[Scene difference descriptions]
Start of Block

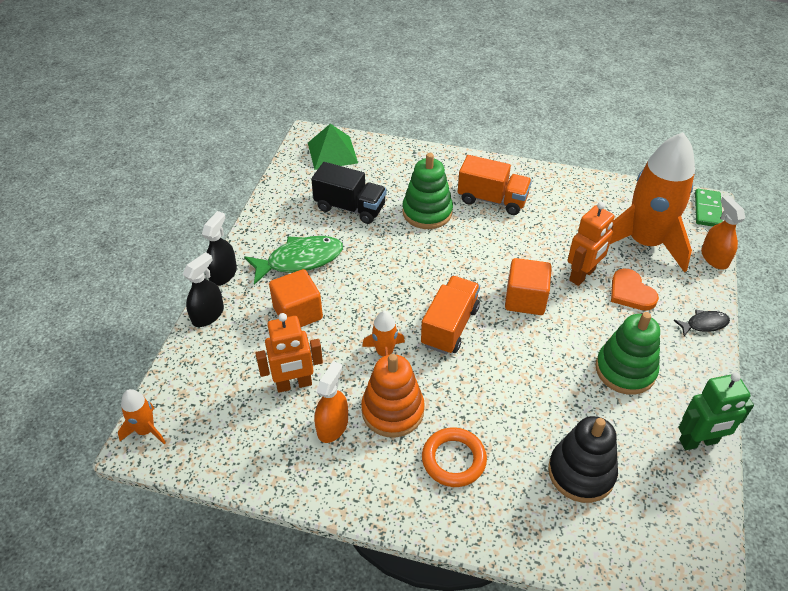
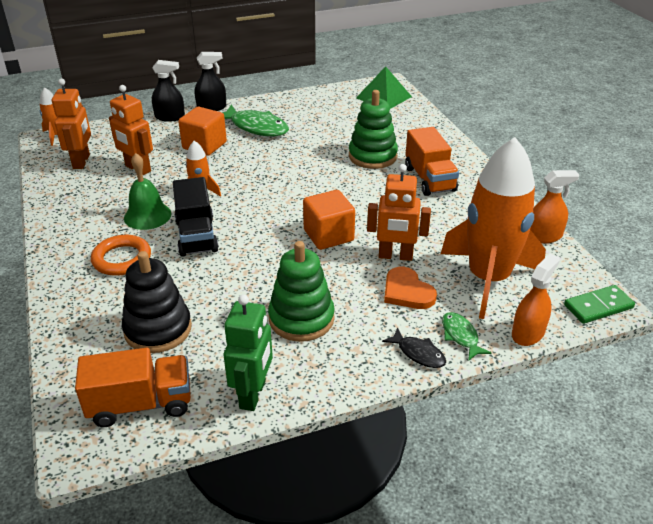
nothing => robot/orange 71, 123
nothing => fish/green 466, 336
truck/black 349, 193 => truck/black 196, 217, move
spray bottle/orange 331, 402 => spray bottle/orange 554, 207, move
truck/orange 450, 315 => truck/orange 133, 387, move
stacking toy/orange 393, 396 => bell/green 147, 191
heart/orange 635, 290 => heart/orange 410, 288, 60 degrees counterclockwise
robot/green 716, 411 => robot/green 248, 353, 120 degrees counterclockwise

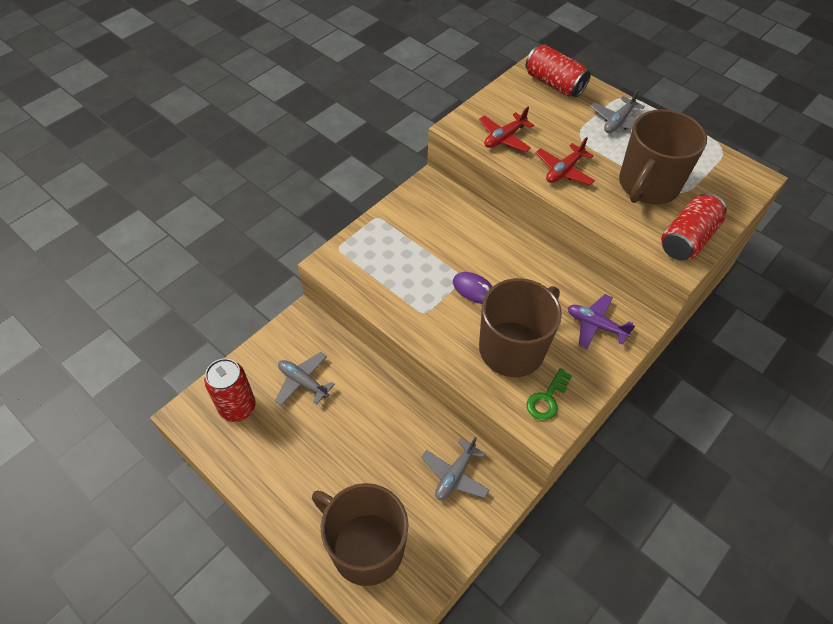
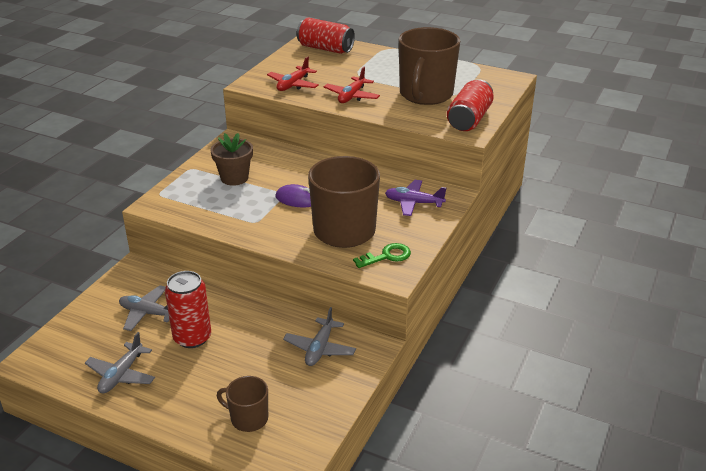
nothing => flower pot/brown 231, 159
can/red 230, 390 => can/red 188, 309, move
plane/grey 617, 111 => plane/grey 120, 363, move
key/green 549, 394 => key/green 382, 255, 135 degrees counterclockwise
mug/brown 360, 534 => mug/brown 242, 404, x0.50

End of Block

Task prompt: Copy out exactly the lines from the one containing "key/green 549, 394" through the last line above, keeping both end lines.

Written solution:
key/green 549, 394 => key/green 382, 255, 135 degrees counterclockwise
mug/brown 360, 534 => mug/brown 242, 404, x0.50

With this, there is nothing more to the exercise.